From the records below, copy out every line that contains the string "kern".

----------

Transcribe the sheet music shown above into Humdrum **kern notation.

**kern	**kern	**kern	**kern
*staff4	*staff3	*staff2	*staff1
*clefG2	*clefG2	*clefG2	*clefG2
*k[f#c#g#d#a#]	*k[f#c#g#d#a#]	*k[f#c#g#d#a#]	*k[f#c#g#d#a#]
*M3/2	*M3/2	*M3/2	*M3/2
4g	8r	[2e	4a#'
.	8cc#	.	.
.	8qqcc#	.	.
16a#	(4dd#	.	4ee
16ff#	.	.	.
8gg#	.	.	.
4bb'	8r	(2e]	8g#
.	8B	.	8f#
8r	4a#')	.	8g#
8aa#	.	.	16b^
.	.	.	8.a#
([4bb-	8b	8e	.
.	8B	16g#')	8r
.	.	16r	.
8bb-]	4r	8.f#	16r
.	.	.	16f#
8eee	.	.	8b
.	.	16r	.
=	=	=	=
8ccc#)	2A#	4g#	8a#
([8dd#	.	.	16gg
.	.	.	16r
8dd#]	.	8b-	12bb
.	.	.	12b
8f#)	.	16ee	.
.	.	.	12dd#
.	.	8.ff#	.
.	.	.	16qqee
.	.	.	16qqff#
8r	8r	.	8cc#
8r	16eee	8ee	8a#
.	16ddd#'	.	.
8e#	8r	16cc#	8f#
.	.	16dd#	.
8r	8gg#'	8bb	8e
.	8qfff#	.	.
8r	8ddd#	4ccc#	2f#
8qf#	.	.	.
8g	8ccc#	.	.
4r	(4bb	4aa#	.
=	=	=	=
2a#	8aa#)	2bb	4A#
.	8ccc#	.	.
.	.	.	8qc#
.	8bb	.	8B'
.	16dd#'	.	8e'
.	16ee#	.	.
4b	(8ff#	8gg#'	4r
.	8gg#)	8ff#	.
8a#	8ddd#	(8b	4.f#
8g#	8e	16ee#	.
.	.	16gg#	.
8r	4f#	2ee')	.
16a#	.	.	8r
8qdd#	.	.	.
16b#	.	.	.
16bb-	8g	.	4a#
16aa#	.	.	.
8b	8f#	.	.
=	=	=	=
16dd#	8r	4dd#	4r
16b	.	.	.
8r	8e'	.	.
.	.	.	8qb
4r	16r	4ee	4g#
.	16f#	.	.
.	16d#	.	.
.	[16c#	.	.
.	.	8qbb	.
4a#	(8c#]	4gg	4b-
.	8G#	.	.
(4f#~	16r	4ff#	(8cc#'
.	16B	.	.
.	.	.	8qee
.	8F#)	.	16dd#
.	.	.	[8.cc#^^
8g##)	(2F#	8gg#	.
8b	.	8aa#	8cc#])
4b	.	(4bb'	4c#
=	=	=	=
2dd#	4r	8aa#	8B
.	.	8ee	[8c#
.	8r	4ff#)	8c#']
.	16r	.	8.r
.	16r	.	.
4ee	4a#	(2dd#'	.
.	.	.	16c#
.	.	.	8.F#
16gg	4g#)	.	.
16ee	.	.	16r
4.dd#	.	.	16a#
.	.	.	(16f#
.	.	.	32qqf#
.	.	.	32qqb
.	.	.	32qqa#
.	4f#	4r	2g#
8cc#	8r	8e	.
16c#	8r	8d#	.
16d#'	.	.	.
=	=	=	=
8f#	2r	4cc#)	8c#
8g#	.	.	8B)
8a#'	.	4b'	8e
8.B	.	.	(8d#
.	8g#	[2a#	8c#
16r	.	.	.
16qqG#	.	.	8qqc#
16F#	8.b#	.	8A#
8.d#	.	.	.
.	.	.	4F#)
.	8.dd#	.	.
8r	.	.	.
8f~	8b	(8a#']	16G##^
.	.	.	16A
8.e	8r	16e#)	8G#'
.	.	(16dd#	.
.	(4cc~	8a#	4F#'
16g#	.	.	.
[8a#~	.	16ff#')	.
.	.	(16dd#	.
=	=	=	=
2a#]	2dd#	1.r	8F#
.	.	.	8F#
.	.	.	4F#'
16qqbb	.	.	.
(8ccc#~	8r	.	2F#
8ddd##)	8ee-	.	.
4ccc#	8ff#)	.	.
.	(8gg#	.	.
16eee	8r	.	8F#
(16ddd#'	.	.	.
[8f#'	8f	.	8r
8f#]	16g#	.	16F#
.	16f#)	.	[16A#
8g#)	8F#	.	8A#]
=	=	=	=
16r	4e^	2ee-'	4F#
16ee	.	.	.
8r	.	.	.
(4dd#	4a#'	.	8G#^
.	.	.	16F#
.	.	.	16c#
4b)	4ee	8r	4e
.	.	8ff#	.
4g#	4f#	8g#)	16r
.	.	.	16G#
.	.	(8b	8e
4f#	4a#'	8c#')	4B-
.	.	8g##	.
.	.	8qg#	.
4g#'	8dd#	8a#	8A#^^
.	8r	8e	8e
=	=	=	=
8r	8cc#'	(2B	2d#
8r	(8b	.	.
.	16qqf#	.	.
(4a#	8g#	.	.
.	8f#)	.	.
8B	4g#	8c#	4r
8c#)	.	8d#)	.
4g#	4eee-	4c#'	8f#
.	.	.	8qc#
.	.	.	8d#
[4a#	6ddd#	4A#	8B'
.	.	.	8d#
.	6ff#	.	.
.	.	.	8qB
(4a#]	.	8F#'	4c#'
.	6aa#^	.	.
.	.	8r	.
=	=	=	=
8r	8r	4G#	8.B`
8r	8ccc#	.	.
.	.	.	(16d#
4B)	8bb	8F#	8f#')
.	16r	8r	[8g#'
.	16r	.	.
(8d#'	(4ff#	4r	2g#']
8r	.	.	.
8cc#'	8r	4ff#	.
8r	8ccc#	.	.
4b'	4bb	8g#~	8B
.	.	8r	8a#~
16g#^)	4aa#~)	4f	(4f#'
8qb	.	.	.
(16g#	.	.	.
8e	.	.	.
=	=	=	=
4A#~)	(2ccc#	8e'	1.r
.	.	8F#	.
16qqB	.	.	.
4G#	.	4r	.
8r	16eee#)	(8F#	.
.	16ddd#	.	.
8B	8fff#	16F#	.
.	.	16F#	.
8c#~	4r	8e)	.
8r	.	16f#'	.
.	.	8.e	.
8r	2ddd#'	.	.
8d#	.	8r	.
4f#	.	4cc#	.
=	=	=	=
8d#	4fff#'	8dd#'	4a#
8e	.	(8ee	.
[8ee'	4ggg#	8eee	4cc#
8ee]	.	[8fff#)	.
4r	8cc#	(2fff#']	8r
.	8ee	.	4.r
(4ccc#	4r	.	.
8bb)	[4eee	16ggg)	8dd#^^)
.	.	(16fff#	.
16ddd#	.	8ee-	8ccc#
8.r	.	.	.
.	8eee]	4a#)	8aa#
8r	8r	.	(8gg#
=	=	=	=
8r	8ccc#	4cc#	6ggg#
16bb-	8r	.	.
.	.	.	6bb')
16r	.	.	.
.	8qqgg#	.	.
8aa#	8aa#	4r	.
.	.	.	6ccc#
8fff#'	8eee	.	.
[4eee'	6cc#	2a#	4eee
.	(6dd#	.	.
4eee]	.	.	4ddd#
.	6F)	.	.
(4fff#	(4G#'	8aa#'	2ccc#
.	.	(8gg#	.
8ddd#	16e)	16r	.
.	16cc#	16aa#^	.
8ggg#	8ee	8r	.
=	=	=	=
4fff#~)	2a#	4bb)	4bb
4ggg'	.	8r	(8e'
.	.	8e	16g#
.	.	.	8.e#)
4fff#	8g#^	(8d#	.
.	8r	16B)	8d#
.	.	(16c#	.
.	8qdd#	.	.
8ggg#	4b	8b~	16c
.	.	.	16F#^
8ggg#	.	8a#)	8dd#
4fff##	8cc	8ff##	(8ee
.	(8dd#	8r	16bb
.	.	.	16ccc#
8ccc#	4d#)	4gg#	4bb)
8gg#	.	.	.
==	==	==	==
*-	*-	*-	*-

----------

**FINISHED ANSWER**
Transcribe the sheet music shown above into Humdrum **kern notation.
**kern	**kern	**kern	**kern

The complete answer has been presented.